WHAT THE TASK ASKS:
Set out exactly, line by line, the stretch of data below that begins at the line containing "none -> purple plate C8 level 1" and ends at the line containing "none -> purple plate H2:I2 level 1", with both ends kept.

DATA FOR THE TASK:
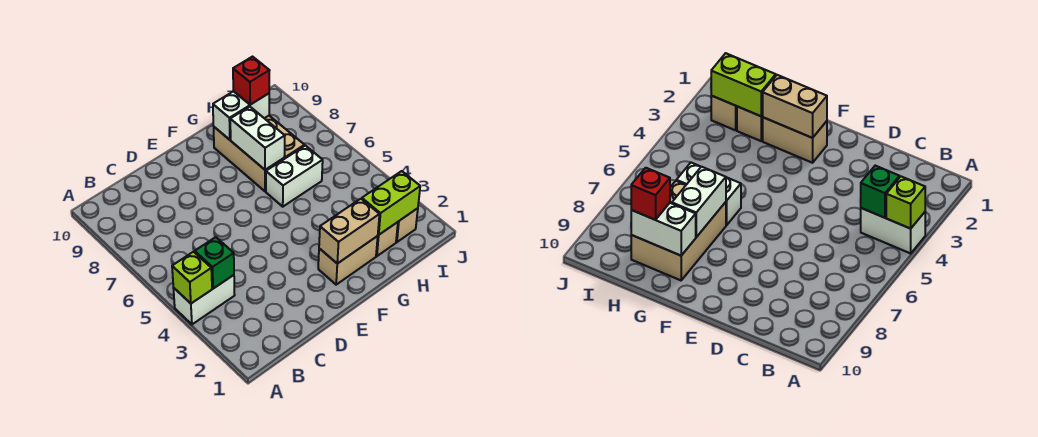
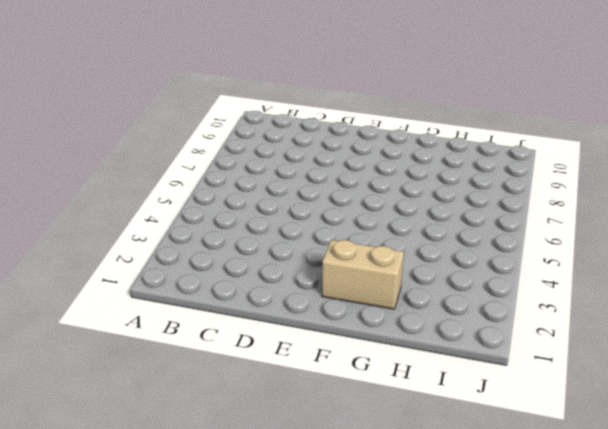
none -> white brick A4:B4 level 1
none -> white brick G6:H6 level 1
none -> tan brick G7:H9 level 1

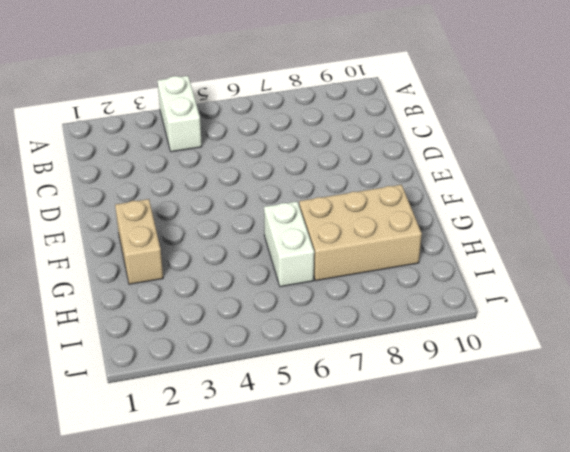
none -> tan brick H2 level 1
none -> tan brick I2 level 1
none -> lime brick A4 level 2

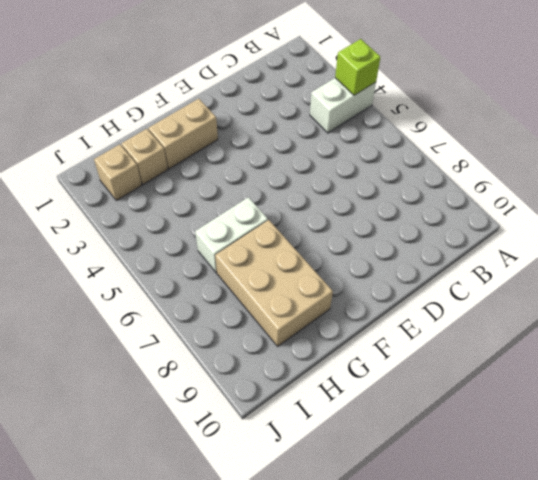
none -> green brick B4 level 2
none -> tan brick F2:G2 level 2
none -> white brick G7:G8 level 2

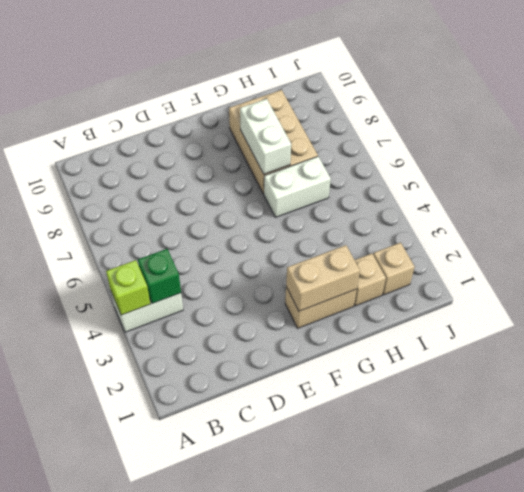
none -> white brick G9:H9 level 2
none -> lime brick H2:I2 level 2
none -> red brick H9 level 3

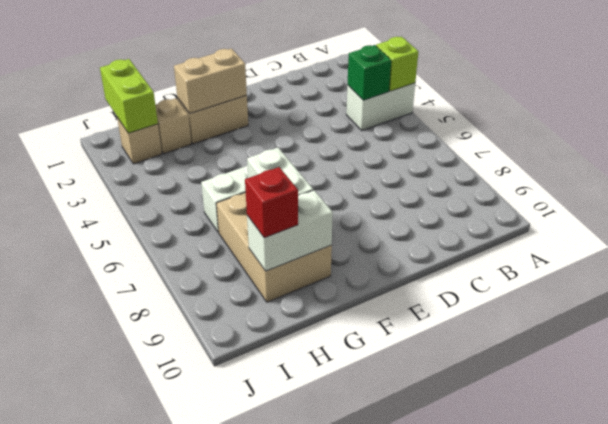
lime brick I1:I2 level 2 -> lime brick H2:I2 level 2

* * *

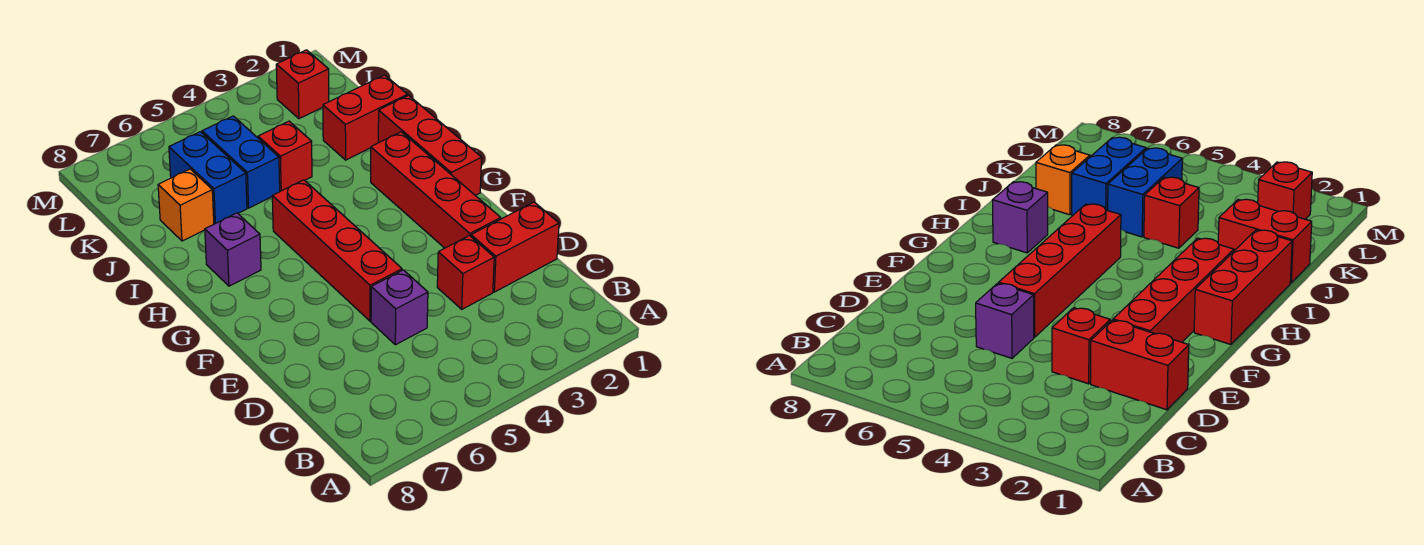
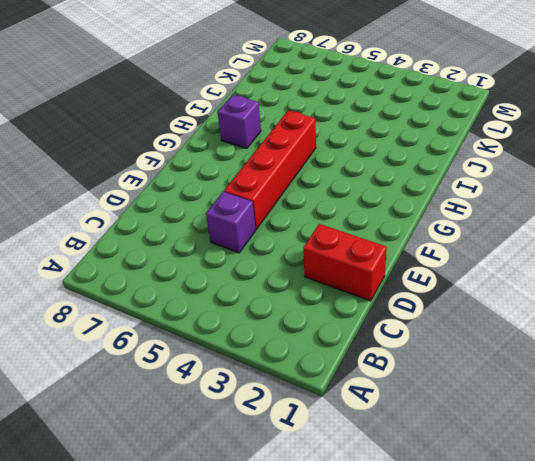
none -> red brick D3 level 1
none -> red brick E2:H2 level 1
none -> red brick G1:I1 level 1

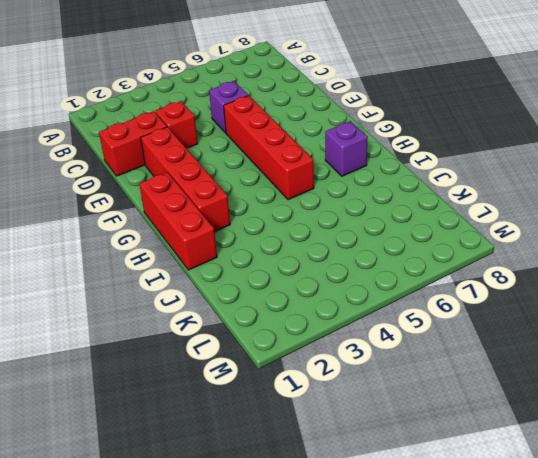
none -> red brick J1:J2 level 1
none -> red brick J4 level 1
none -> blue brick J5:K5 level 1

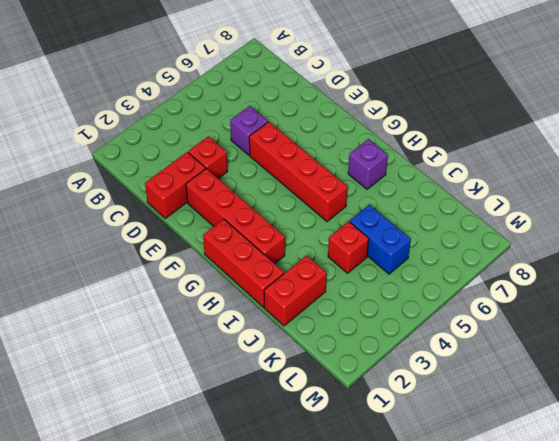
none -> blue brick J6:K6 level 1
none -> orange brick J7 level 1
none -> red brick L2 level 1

* * *

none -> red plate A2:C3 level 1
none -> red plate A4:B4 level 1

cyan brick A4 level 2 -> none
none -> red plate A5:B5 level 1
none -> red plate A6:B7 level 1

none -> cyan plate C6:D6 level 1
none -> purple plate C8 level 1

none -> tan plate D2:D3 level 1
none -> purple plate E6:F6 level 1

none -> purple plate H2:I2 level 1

TASK RESULT:
none -> purple plate C8 level 1

none -> tan plate D2:D3 level 1
none -> purple plate E6:F6 level 1

none -> purple plate H2:I2 level 1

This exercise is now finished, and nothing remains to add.